In the records below, find the line containing "window: (106, 251) -> (99, 53), moved" and the line containing "corner sofa: (278, 536)"; please repeat exactly the lines from one to the other, both included, and nothing more.

### Information given:
.....

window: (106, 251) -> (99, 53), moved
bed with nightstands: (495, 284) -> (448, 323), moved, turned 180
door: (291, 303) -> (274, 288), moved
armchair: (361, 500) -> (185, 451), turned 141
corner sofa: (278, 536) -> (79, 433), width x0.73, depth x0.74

.....

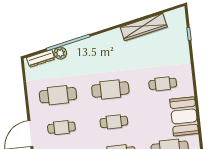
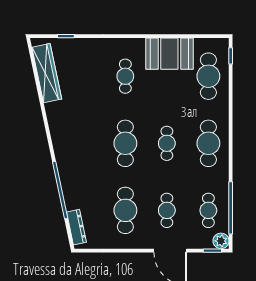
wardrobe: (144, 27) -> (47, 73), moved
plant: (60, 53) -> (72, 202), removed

.....

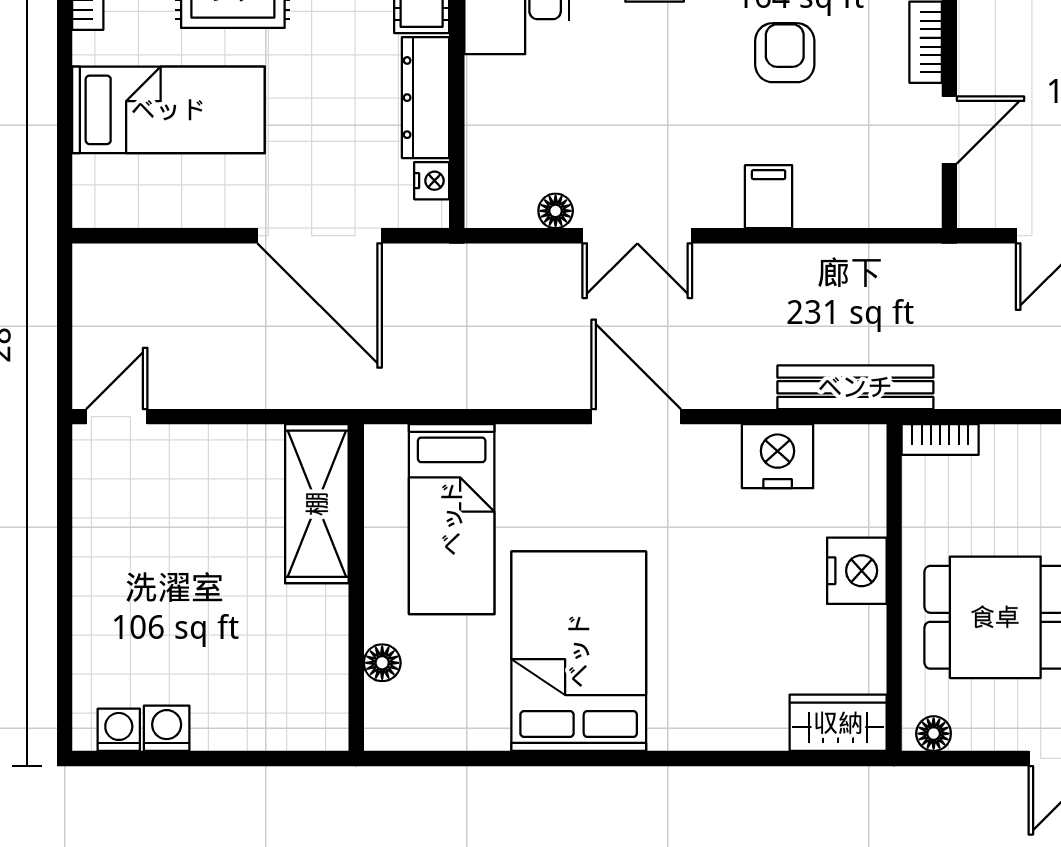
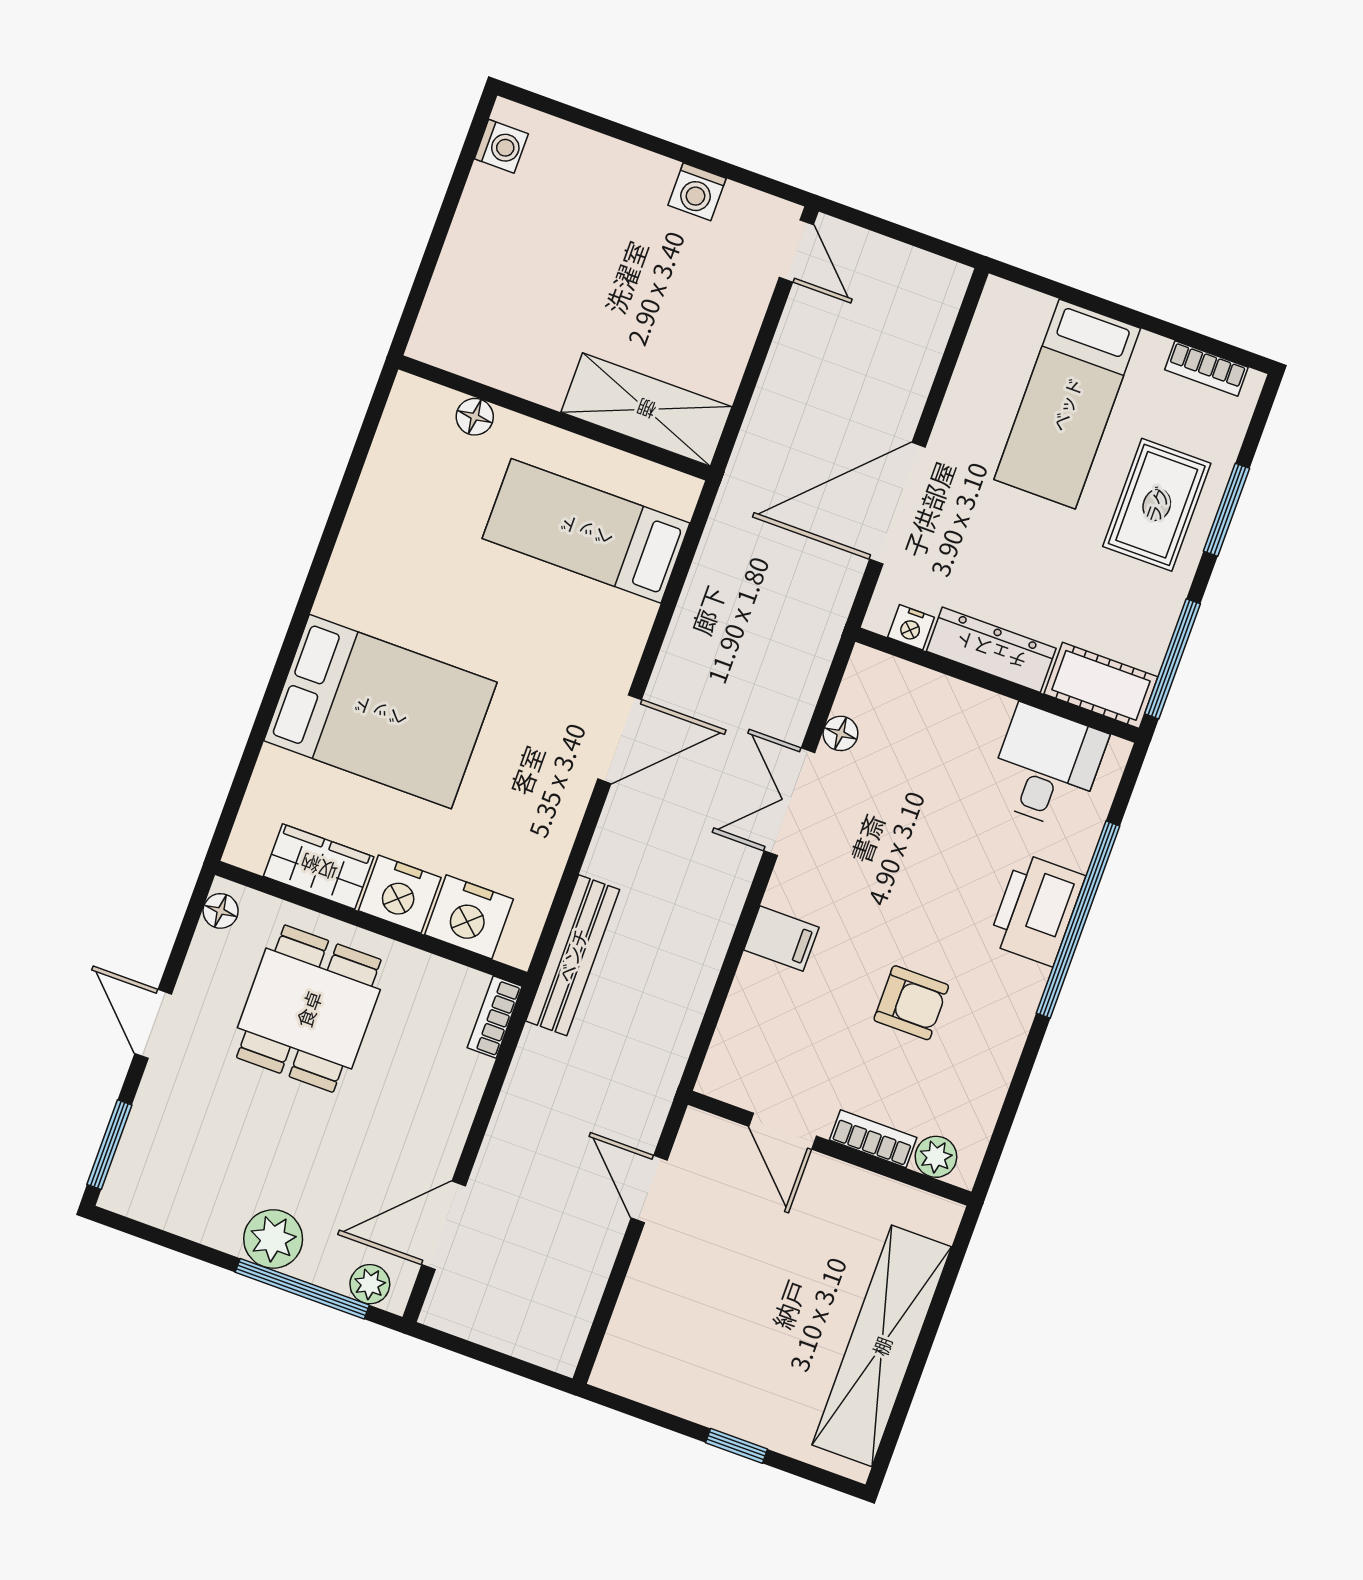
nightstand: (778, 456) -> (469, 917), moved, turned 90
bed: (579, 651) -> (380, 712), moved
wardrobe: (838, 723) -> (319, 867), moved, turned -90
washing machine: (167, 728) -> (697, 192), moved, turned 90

.....

### Output of the exercise:
window: (106, 251) -> (99, 53), moved
bed with nightstands: (495, 284) -> (448, 323), moved, turned 180
door: (291, 303) -> (274, 288), moved
armchair: (361, 500) -> (185, 451), turned 141
corner sofa: (278, 536) -> (79, 433), width x0.73, depth x0.74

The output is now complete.